*PROBLEM STATEMENT*.
Please keep the images out and set down the data exactly as given.
--- START ---
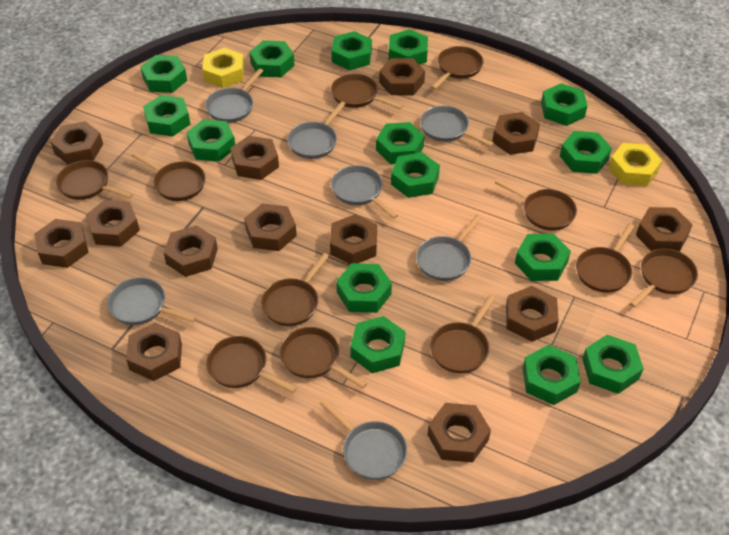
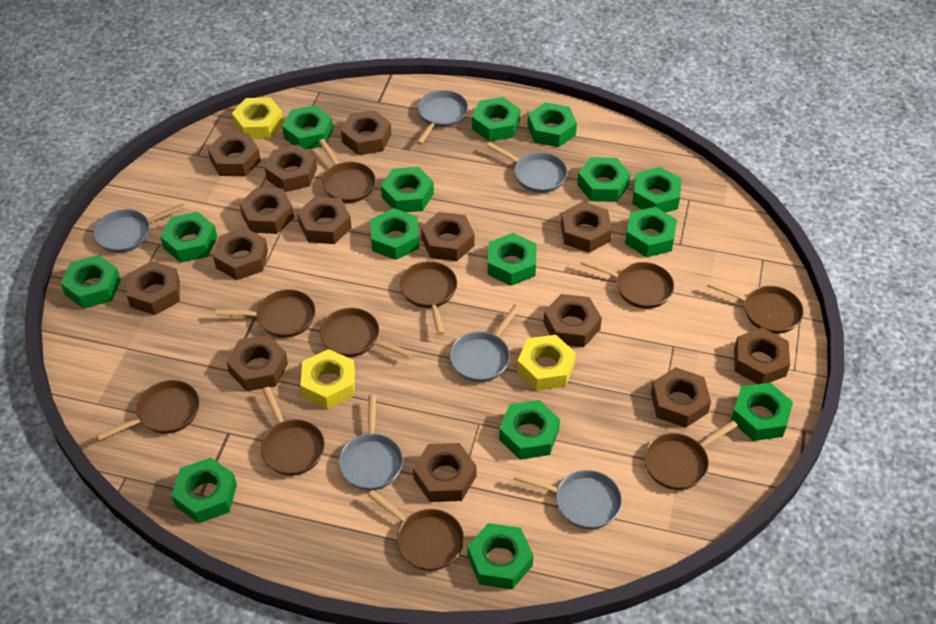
brown nut: 13 -> 14
brown pan: 11 -> 10
grey pan: 7 -> 6
yellow nut: 2 -> 3

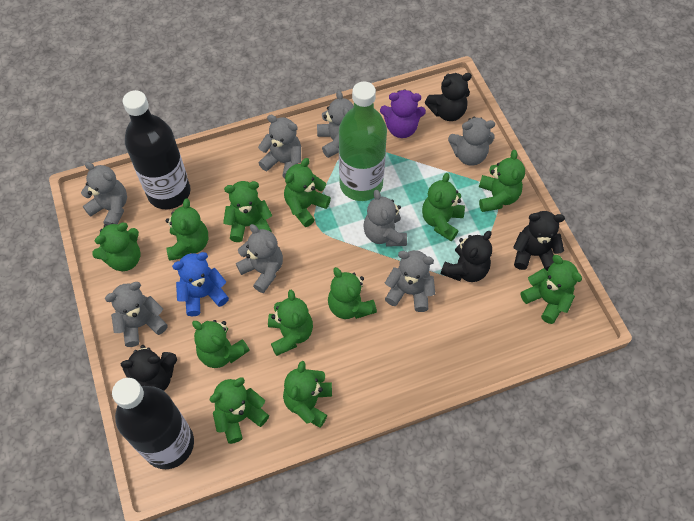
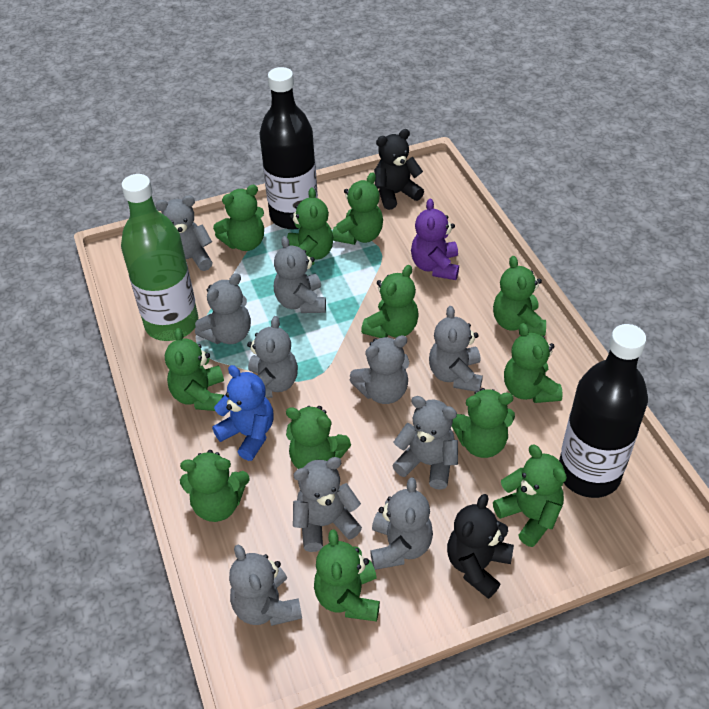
black teddy bear: 4 -> 2
grey teddy bear: 8 -> 10

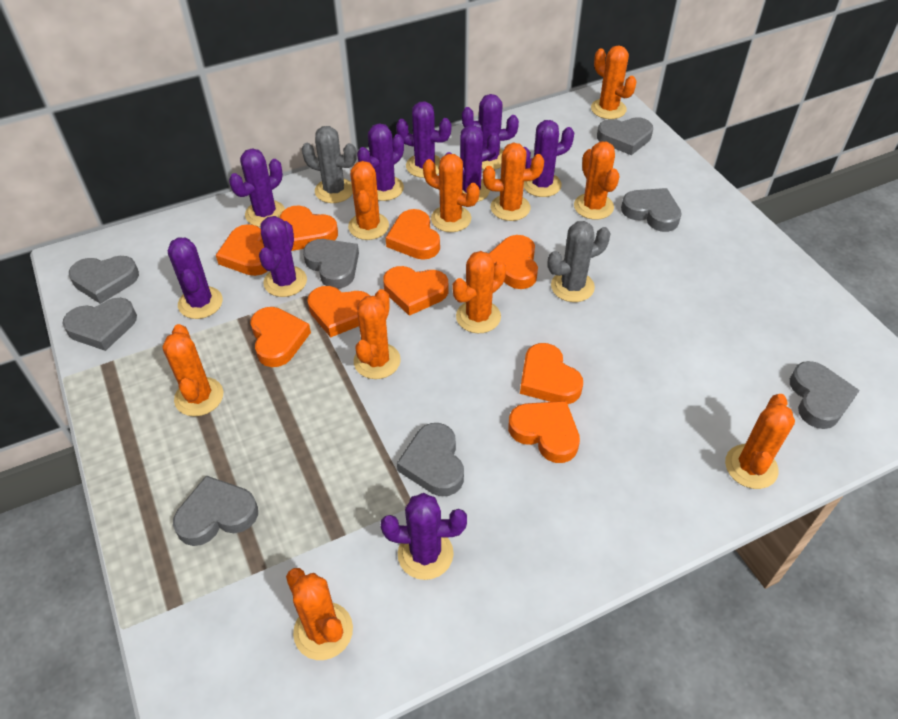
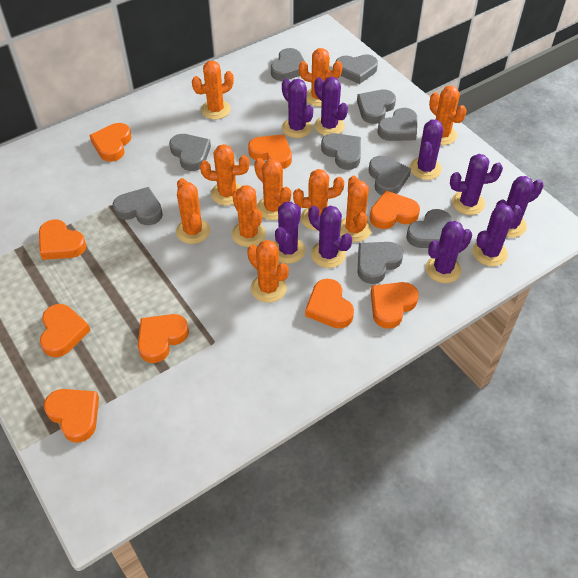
grey cactus: 2 -> 0
grey heart: 8 -> 10

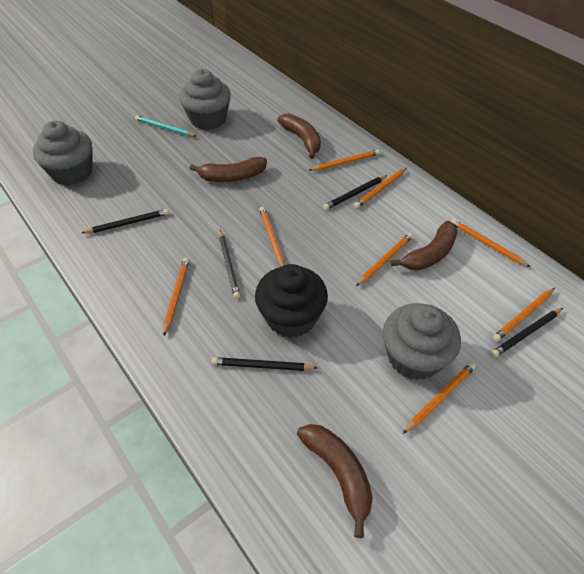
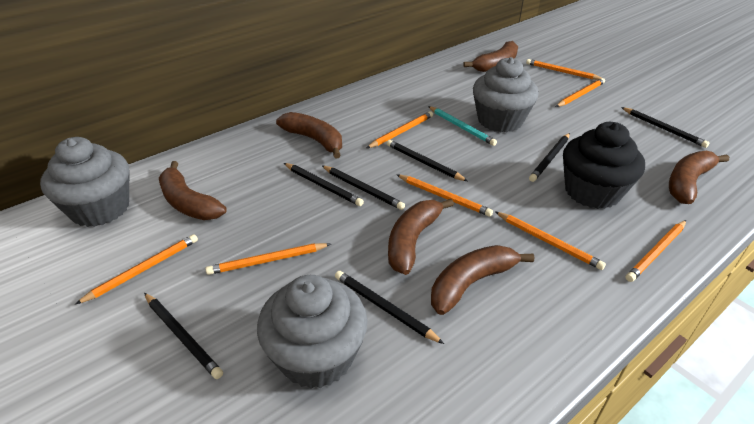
black pencil: 5 -> 7
brown banana: 4 -> 6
--- END ---
*ANSWER BOX*.
brown nut: 13 -> 14
brown pan: 11 -> 10
grey pan: 7 -> 6
yellow nut: 2 -> 3

black teddy bear: 4 -> 2
grey teddy bear: 8 -> 10

grey cactus: 2 -> 0
grey heart: 8 -> 10

black pencil: 5 -> 7
brown banana: 4 -> 6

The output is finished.